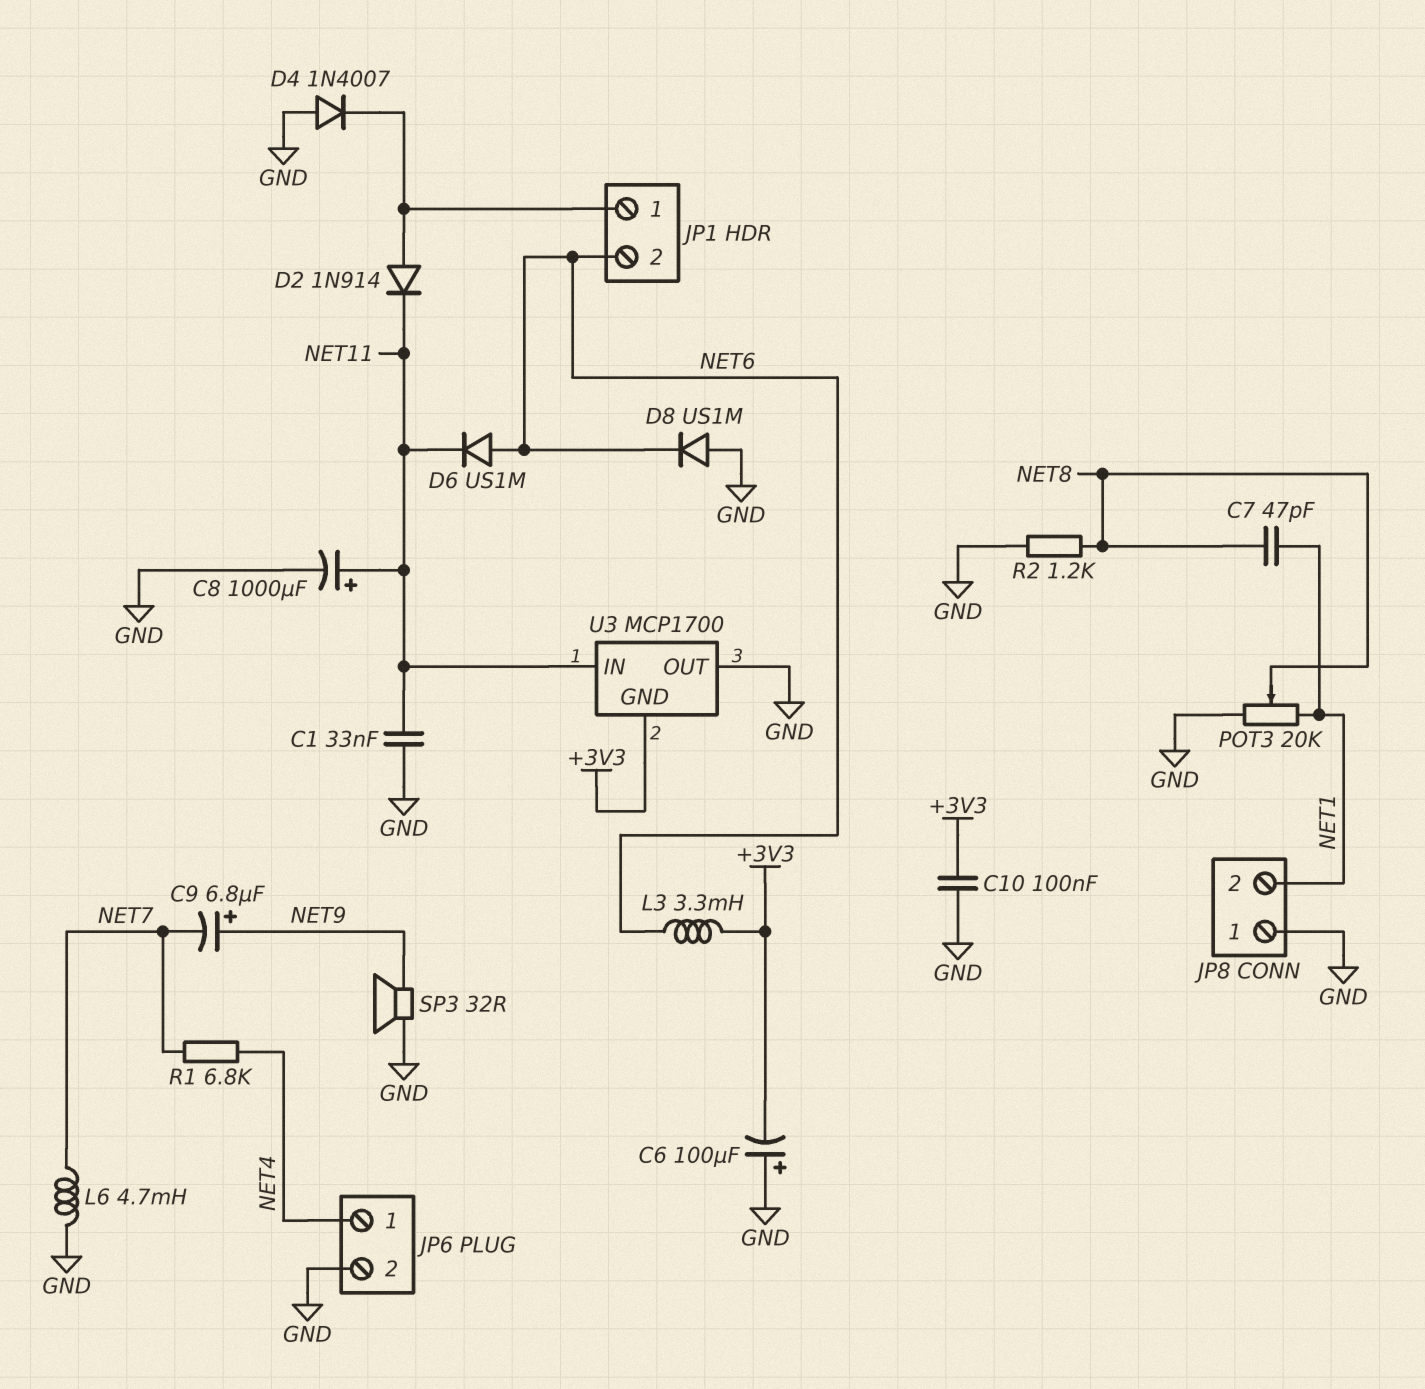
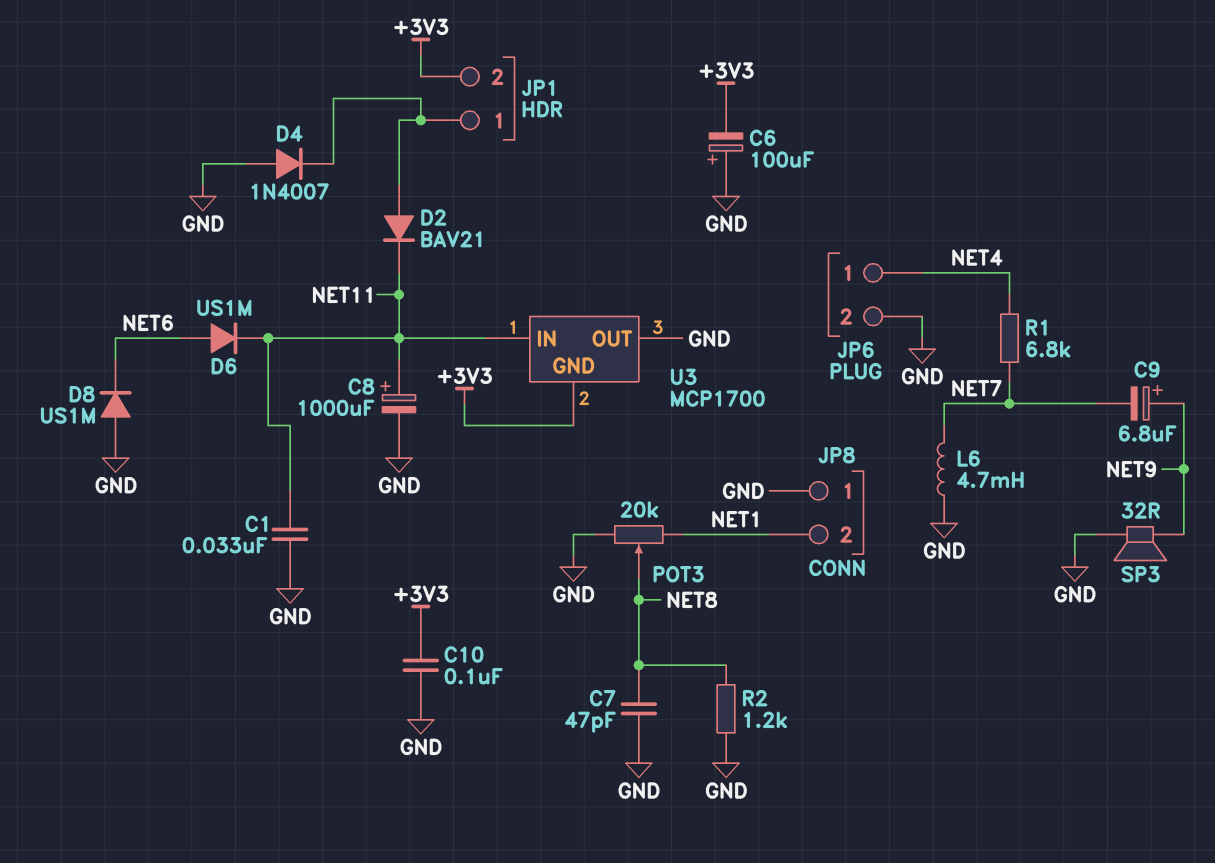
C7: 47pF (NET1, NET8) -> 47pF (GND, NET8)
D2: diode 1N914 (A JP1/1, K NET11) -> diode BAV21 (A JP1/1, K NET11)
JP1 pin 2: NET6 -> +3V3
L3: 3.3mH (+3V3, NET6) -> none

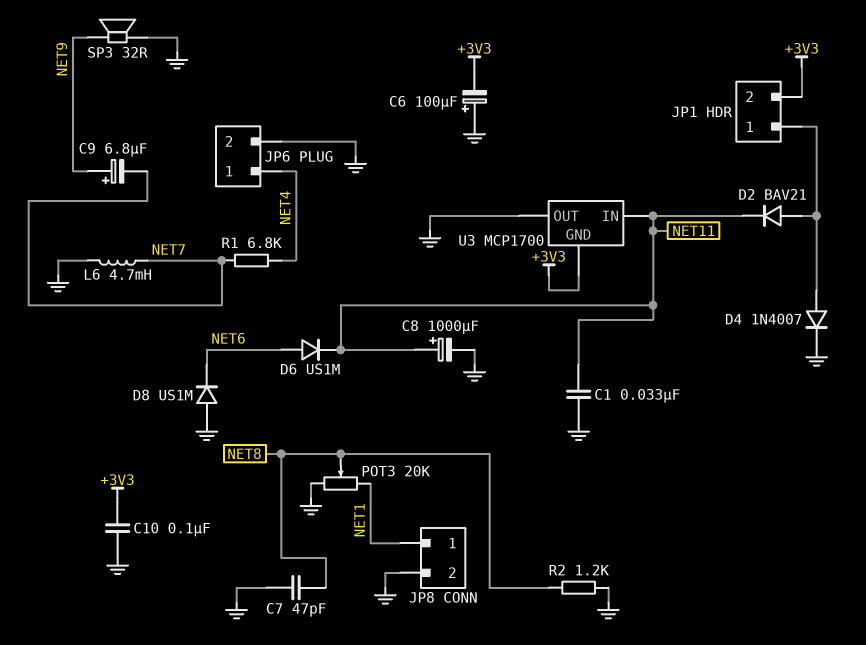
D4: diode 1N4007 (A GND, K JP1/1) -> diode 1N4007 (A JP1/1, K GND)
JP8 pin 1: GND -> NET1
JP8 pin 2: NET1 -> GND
※ ※ ※
-- Task to complete --
Transcribe each line above exactly, pictures excluded.

-- Answer area --
C7: 47pF (NET1, NET8) -> 47pF (GND, NET8)
D2: diode 1N914 (A JP1/1, K NET11) -> diode BAV21 (A JP1/1, K NET11)
JP1 pin 2: NET6 -> +3V3
L3: 3.3mH (+3V3, NET6) -> none

D4: diode 1N4007 (A GND, K JP1/1) -> diode 1N4007 (A JP1/1, K GND)
JP8 pin 1: GND -> NET1
JP8 pin 2: NET1 -> GND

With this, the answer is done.